AIM OF THE TASK ::
Rename "Ottawa" to "Oslo" in the material from its first line up to and including the line with "B: 10:22 -> 9:29", leaving everything else unchanged.

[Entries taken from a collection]
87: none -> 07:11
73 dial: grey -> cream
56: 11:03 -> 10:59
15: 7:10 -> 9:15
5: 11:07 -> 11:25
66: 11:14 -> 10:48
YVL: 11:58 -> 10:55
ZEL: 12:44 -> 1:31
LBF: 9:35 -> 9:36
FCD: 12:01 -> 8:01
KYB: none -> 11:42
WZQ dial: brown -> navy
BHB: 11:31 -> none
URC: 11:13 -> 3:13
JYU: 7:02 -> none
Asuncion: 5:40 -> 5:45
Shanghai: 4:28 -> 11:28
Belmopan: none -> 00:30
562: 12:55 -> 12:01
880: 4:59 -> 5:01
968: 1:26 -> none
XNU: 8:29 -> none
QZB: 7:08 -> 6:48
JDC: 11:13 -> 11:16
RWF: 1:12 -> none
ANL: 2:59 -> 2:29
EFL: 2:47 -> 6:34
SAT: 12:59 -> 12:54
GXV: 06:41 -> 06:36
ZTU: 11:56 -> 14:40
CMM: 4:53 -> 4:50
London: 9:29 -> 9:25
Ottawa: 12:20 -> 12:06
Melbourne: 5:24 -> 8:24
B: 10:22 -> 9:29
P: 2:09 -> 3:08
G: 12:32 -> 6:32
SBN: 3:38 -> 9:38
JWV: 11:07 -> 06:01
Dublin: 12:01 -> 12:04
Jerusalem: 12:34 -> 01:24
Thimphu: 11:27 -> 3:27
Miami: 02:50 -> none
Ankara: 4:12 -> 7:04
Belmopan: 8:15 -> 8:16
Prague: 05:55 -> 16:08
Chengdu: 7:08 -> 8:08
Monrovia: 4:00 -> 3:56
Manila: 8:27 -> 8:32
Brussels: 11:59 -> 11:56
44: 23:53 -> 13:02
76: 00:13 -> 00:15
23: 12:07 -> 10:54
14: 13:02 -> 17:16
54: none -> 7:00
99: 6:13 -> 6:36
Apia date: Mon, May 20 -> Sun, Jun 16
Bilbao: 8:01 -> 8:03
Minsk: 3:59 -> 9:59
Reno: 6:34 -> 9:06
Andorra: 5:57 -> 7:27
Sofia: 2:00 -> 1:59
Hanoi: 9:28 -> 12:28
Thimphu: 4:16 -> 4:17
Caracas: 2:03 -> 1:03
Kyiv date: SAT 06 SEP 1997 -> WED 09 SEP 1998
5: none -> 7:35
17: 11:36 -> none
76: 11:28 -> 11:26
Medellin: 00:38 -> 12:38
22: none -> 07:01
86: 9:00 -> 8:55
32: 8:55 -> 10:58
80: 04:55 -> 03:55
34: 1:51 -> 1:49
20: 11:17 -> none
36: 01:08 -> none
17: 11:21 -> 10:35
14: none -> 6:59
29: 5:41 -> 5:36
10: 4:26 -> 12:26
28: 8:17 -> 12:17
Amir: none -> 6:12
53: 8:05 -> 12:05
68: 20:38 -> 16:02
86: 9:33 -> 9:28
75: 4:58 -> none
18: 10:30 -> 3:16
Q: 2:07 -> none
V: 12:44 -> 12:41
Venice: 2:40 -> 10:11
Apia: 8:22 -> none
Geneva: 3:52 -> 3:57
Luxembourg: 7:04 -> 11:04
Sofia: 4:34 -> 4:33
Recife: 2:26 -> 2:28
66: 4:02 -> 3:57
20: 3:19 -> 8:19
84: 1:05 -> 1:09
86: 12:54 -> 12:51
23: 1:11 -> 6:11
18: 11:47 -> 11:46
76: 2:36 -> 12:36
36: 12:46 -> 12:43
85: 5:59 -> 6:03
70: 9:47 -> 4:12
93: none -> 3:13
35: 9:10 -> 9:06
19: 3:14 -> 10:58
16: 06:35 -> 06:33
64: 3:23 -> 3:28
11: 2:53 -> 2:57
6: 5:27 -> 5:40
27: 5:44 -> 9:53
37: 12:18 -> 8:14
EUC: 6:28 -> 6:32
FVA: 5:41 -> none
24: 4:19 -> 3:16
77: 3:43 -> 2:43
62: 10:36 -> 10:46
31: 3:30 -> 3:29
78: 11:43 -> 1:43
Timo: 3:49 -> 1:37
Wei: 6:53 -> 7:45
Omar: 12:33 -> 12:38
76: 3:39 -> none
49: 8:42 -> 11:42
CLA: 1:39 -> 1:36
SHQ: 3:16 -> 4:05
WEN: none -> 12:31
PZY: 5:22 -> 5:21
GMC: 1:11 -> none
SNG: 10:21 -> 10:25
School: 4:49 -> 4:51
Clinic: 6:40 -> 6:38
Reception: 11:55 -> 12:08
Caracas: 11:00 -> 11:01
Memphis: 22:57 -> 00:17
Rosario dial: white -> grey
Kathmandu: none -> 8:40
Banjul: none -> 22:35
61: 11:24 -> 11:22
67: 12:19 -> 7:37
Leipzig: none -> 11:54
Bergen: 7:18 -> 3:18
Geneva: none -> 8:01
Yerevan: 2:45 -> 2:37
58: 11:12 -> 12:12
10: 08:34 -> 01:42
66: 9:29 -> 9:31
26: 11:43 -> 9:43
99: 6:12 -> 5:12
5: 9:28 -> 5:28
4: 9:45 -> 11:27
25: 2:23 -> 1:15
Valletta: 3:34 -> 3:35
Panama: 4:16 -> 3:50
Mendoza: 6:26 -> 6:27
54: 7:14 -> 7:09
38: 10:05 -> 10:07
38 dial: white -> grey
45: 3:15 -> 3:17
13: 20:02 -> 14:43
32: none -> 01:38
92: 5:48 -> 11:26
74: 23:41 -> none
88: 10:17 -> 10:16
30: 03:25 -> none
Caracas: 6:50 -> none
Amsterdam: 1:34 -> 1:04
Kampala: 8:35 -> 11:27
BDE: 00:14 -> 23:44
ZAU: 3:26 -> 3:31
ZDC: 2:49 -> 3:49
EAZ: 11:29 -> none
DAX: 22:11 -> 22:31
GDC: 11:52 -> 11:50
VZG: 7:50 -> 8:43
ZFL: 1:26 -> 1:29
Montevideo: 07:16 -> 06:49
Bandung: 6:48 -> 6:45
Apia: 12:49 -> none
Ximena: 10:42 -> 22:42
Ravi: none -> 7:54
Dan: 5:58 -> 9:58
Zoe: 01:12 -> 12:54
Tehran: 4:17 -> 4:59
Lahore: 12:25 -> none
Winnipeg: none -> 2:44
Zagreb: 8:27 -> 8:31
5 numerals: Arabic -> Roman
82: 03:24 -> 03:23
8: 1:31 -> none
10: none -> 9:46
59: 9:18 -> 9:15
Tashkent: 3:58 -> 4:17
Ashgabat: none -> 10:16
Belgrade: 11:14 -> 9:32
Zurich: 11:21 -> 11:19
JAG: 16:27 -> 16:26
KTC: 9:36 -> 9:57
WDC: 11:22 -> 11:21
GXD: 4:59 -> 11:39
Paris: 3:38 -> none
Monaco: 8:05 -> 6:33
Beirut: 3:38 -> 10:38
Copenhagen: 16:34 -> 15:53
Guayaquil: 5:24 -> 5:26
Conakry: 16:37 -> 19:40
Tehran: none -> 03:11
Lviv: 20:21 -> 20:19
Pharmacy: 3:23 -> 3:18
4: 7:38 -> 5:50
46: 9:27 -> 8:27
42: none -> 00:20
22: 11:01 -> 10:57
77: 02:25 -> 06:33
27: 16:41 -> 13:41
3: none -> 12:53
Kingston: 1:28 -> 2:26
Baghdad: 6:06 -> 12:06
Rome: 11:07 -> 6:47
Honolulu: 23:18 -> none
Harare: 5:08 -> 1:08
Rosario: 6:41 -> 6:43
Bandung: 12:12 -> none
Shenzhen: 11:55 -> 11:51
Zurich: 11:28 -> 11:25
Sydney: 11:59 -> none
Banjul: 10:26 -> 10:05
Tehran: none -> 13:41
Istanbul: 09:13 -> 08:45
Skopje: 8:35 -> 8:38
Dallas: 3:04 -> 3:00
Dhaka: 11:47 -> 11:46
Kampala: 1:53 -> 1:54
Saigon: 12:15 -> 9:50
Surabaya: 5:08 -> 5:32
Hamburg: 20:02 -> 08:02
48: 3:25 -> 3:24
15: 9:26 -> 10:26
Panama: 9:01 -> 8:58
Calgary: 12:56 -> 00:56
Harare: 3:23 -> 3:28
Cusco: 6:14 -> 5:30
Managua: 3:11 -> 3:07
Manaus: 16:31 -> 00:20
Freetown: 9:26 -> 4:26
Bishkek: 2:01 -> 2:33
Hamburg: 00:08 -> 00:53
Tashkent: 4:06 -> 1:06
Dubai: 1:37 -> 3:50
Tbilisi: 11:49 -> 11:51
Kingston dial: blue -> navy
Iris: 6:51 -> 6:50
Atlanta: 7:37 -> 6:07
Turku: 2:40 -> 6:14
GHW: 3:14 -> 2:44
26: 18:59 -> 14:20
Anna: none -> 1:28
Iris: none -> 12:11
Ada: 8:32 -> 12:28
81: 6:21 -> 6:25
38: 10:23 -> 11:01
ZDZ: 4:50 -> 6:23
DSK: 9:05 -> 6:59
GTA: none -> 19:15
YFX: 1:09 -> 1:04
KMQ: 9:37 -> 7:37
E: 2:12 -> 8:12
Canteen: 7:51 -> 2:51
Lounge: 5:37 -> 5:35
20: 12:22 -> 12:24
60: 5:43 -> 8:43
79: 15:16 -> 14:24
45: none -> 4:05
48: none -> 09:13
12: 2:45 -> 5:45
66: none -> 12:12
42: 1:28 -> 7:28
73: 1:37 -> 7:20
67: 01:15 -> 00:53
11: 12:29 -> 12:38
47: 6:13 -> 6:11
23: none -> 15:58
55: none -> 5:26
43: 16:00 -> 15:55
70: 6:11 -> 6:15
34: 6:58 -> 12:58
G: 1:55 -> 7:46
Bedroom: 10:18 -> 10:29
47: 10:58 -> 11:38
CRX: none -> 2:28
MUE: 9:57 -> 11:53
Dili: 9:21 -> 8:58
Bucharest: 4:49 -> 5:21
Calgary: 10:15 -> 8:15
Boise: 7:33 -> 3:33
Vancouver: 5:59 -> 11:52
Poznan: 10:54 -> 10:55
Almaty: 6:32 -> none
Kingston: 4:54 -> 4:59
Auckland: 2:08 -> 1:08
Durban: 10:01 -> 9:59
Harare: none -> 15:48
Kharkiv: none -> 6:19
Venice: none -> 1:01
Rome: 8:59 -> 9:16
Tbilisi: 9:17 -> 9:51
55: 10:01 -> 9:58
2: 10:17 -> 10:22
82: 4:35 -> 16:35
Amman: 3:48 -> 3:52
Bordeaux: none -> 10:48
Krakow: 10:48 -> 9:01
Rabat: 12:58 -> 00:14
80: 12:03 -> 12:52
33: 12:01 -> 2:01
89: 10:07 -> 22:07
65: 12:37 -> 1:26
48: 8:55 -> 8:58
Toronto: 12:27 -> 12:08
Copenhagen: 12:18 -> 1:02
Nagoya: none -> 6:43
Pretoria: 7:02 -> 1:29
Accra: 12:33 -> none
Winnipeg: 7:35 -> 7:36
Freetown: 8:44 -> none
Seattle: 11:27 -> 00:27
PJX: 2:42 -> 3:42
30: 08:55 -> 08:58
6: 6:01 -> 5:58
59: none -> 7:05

FINAL RESULT ::
87: none -> 07:11
73 dial: grey -> cream
56: 11:03 -> 10:59
15: 7:10 -> 9:15
5: 11:07 -> 11:25
66: 11:14 -> 10:48
YVL: 11:58 -> 10:55
ZEL: 12:44 -> 1:31
LBF: 9:35 -> 9:36
FCD: 12:01 -> 8:01
KYB: none -> 11:42
WZQ dial: brown -> navy
BHB: 11:31 -> none
URC: 11:13 -> 3:13
JYU: 7:02 -> none
Asuncion: 5:40 -> 5:45
Shanghai: 4:28 -> 11:28
Belmopan: none -> 00:30
562: 12:55 -> 12:01
880: 4:59 -> 5:01
968: 1:26 -> none
XNU: 8:29 -> none
QZB: 7:08 -> 6:48
JDC: 11:13 -> 11:16
RWF: 1:12 -> none
ANL: 2:59 -> 2:29
EFL: 2:47 -> 6:34
SAT: 12:59 -> 12:54
GXV: 06:41 -> 06:36
ZTU: 11:56 -> 14:40
CMM: 4:53 -> 4:50
London: 9:29 -> 9:25
Oslo: 12:20 -> 12:06
Melbourne: 5:24 -> 8:24
B: 10:22 -> 9:29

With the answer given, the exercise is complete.